┌─ Input for this task

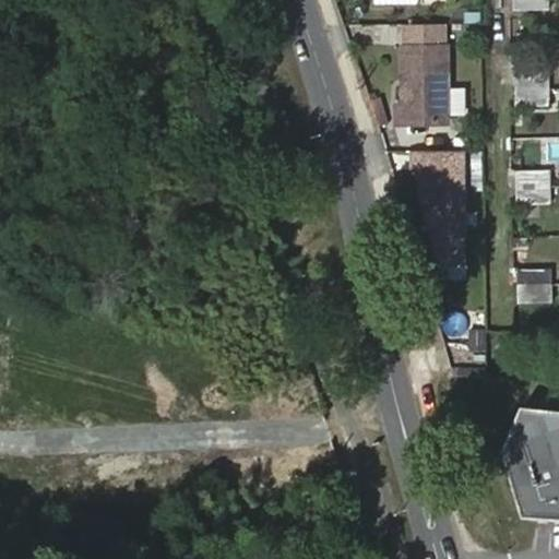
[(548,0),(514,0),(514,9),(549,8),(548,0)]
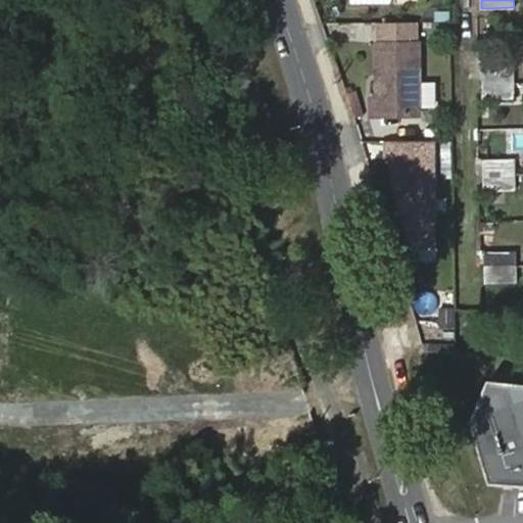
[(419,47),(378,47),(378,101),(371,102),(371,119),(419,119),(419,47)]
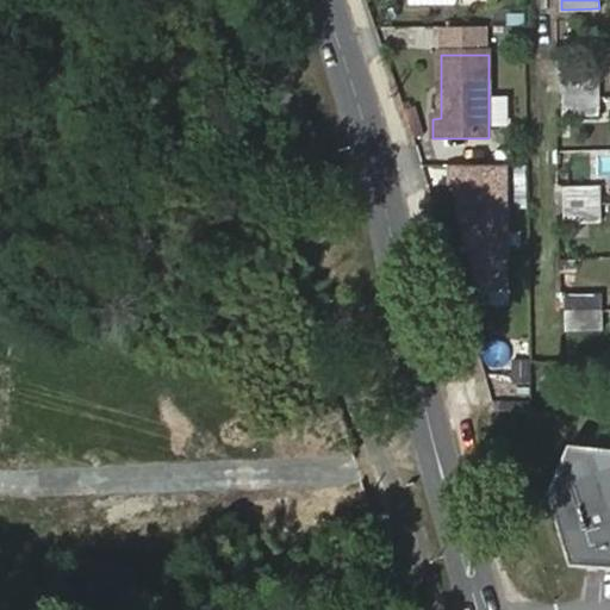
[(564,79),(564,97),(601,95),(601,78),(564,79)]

└─
┌─ Input for this task

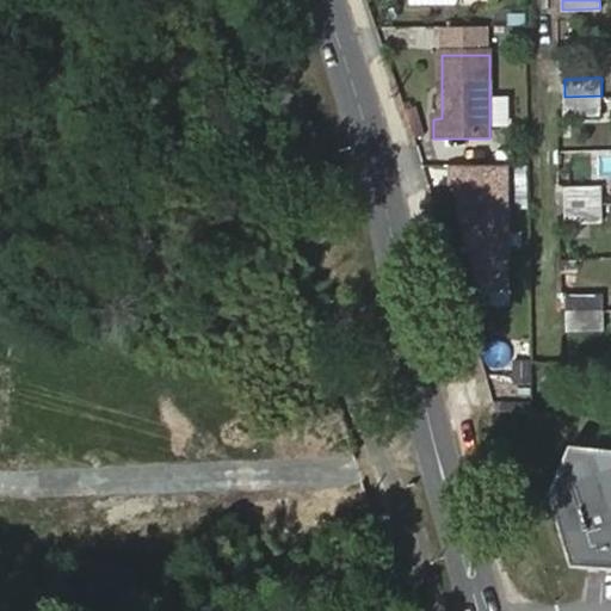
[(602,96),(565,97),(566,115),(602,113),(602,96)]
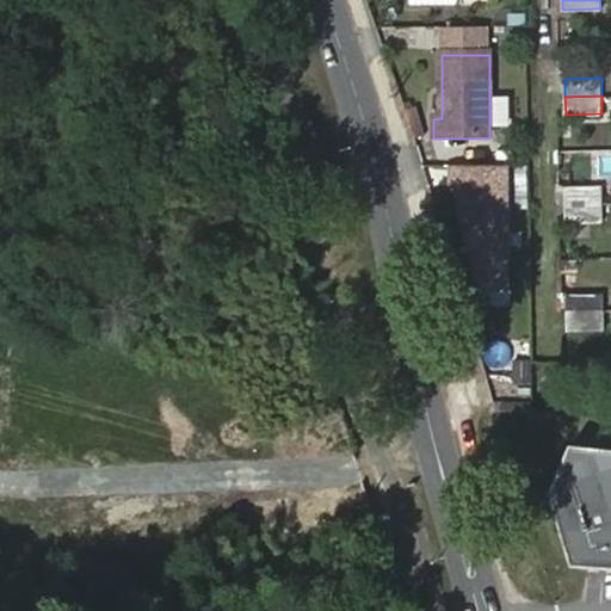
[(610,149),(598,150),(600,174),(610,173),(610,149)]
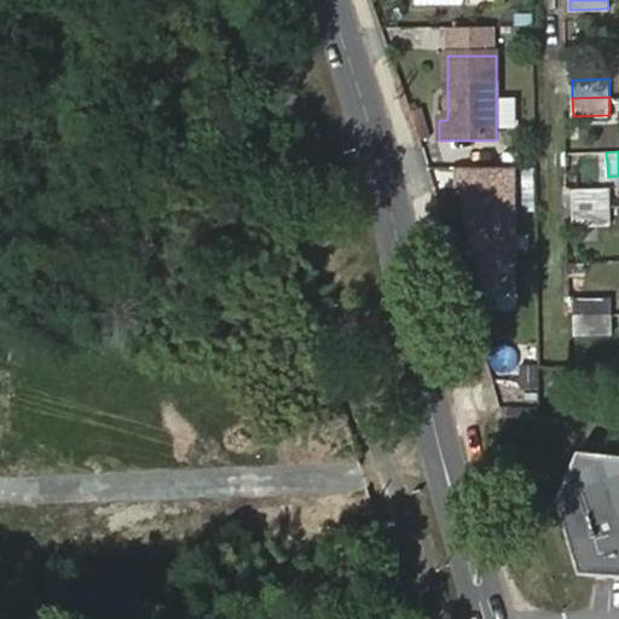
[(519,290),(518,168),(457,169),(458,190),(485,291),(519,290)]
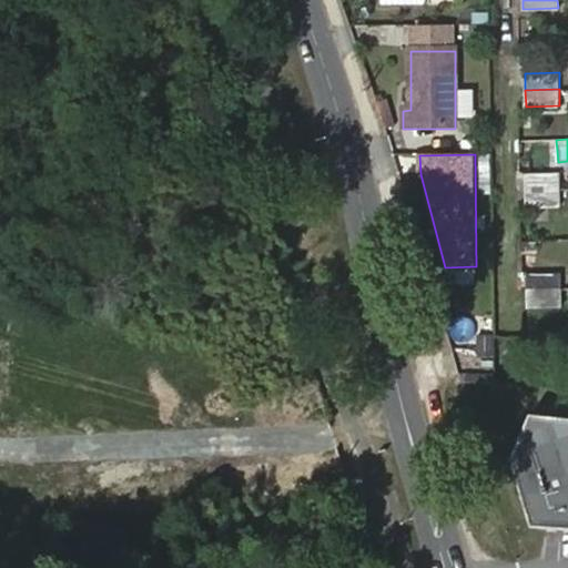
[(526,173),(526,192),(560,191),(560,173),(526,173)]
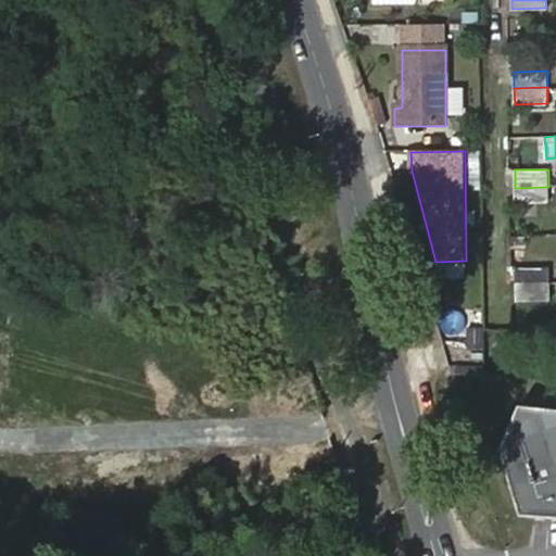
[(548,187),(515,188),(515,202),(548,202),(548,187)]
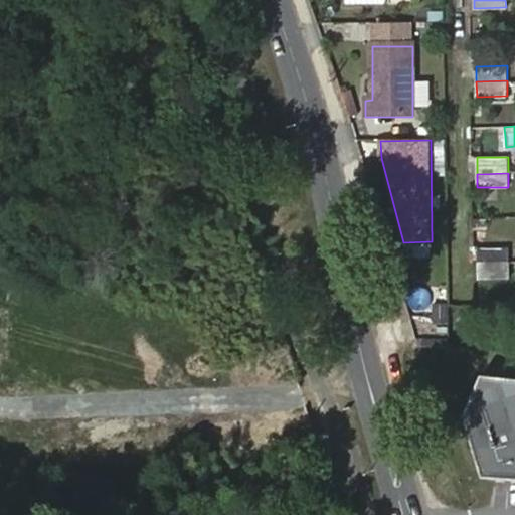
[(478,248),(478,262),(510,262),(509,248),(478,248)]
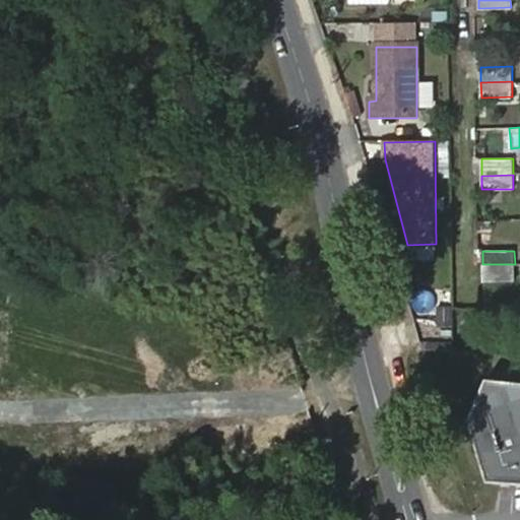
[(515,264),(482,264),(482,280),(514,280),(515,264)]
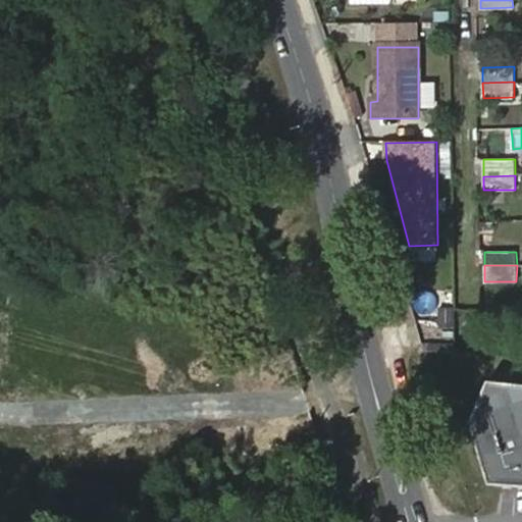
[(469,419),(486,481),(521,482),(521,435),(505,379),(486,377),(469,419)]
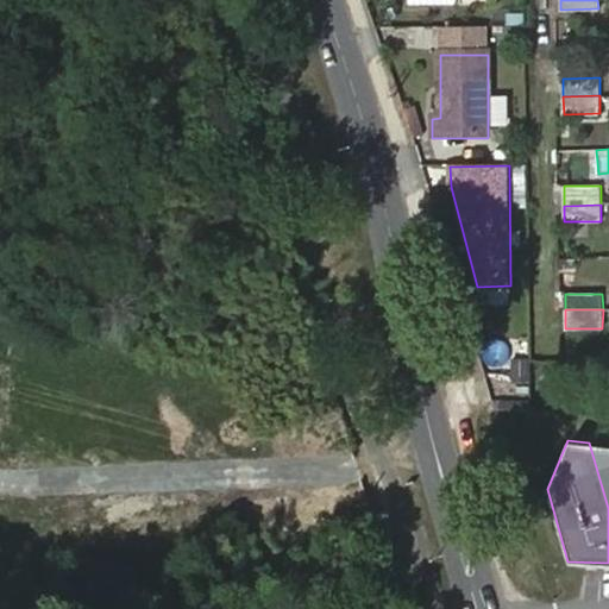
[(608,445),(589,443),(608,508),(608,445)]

└─
┌─ Input for this task

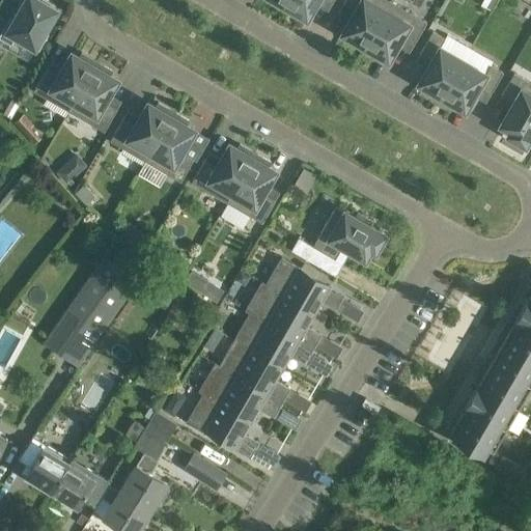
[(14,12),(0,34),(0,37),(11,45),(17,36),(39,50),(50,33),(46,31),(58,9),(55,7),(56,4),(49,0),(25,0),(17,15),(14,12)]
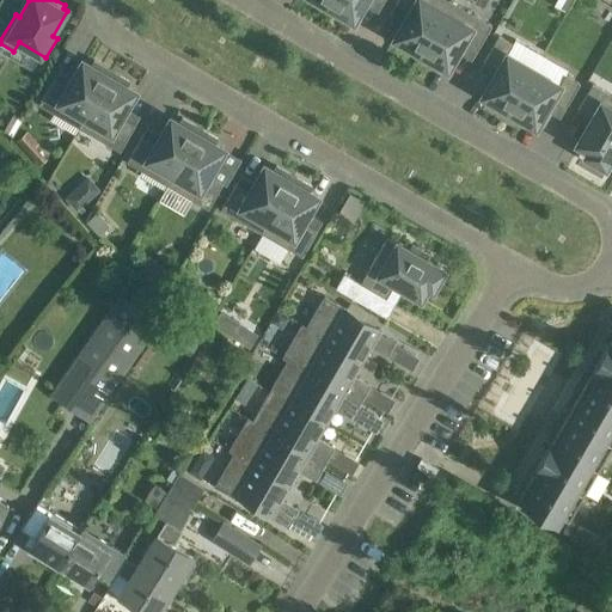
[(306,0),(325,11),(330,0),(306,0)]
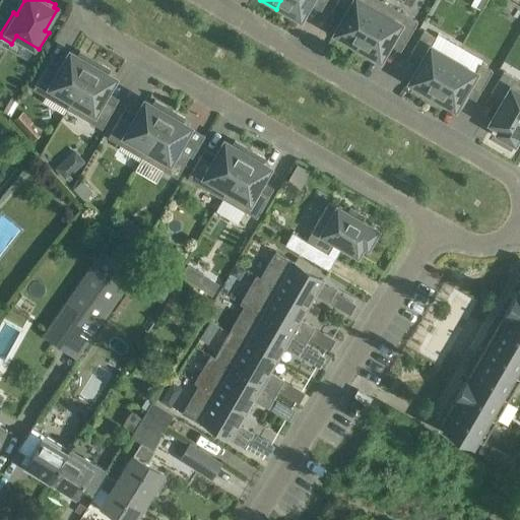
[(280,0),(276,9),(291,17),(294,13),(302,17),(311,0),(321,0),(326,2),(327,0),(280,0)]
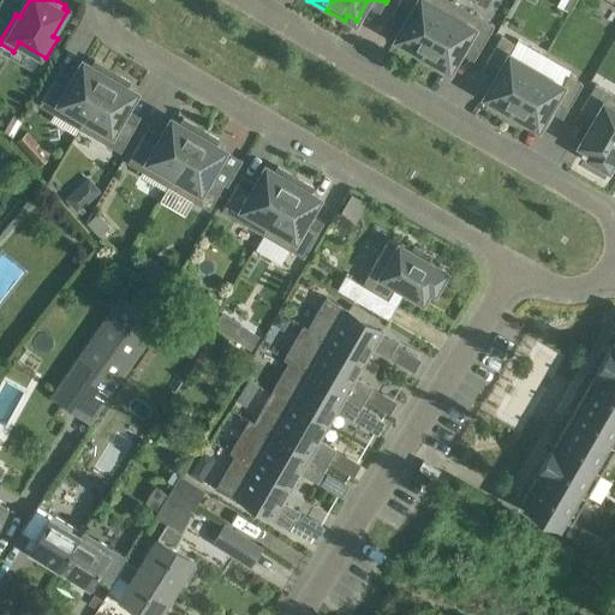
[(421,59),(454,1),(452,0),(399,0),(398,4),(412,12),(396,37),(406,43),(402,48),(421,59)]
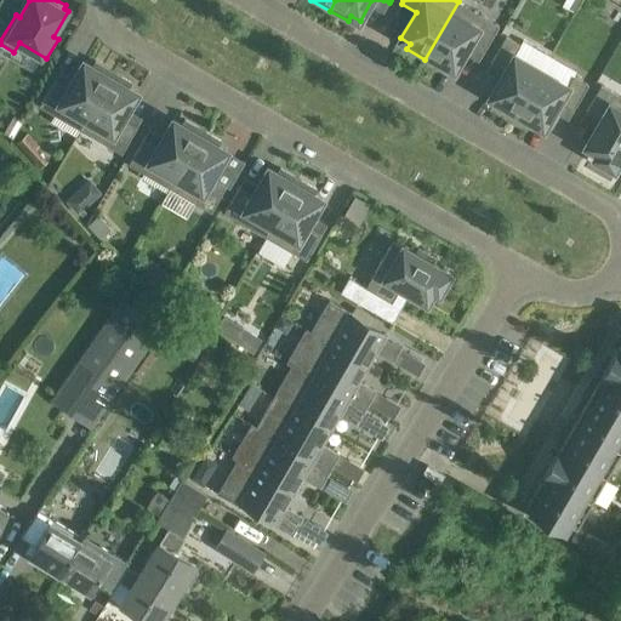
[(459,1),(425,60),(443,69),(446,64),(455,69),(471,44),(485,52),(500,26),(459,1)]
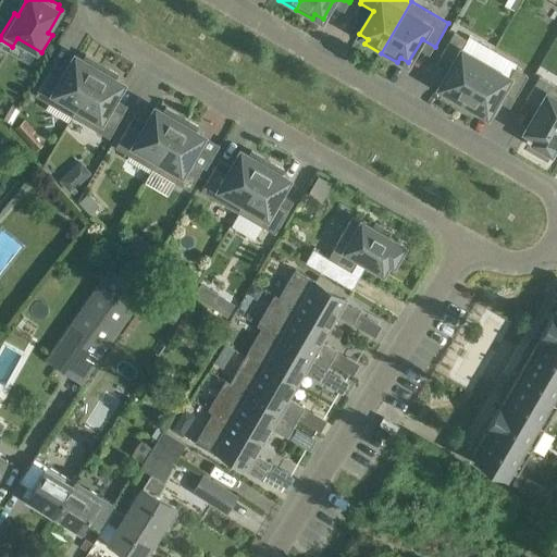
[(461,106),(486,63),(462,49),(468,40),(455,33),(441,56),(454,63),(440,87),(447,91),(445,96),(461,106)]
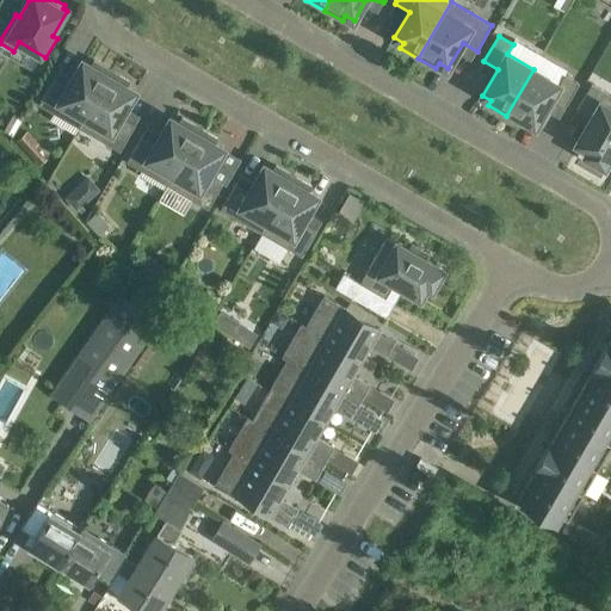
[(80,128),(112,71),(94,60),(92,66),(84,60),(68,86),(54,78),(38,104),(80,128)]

└─

- Task description
Each line between the one holding "[(478,248),(478,262),(510,262),(509,248),(478,248)]" and the one holding "[(608,445),(589,443),(608,508),(608,445)]", inclusive, should be copied exactly as it appears above, and pictures should be omitted.

- Response
[(478,248),(478,262),(510,262),(509,248),(478,248)]
[(515,264),(482,264),(482,280),(514,280),(515,264)]
[(469,419),(486,481),(521,482),(521,435),(505,379),(486,377),(469,419)]
[(608,445),(589,443),(608,508),(608,445)]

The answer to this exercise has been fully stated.